■ **EXERCISE BRIEF**: Nothing should appear in the answer except the lines from the one with "cyan cross: (34, 170) -> (48, 166), moved" through the end of the listing below, transcribed exactly and without pictures.

■ **AVAILABLE DATA**:
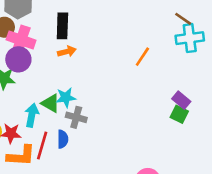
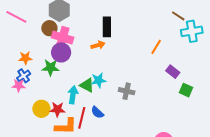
brown line: (183, 19) -> (178, 16), moved
black rectangle: (62, 26) -> (107, 27), moved
purple rectangle: (181, 100) -> (173, 72), moved
gray cross: (76, 117) -> (127, 91), moved
blue semicircle: (63, 139) -> (97, 112), turned 136

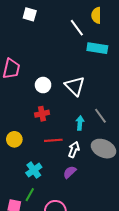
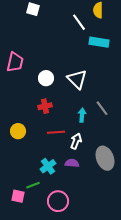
gray ellipse: (103, 149) -> (105, 158), moved, turned 45
cyan cross: (34, 170) -> (48, 166), moved
purple semicircle: (70, 172) -> (72, 163), turned 48
green line: (30, 195) -> (33, 185), turned 40

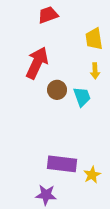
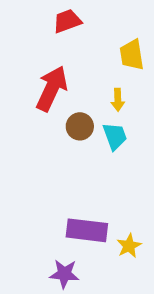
yellow arrow: (95, 71) -> (118, 100), moved

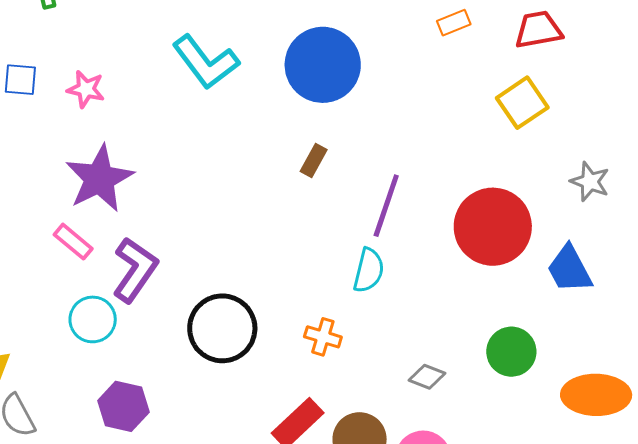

■ **TASK SOLUTION**:
cyan cross: (34, 170) -> (48, 166), moved
purple semicircle: (70, 172) -> (72, 163), turned 48
green line: (30, 195) -> (33, 185), turned 40

yellow arrow: (95, 71) -> (118, 100), moved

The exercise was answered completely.